--- ACTIVITY ---
Your answer must be a single number: how many lines in the records below contain the word "turquoise".

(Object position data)
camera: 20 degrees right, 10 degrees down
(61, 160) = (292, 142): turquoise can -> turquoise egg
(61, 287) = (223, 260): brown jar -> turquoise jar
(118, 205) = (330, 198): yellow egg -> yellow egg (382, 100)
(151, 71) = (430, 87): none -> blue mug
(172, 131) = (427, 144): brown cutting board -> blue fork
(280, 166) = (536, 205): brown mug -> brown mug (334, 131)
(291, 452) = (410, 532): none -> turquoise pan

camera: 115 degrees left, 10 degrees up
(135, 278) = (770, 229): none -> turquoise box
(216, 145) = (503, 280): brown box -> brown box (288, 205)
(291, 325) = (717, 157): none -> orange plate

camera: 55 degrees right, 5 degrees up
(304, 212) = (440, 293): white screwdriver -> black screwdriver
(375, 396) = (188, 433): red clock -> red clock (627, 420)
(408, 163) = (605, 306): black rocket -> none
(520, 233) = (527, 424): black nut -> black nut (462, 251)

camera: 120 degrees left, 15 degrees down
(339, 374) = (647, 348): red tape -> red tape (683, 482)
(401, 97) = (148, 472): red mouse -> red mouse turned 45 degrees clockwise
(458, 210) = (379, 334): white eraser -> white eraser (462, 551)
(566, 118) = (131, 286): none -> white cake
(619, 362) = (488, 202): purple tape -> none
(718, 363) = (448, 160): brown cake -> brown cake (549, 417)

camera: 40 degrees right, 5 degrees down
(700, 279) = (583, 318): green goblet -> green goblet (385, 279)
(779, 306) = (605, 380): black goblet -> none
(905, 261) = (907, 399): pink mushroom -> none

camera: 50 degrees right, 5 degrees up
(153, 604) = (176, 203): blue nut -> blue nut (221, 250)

--- RESULT ---
4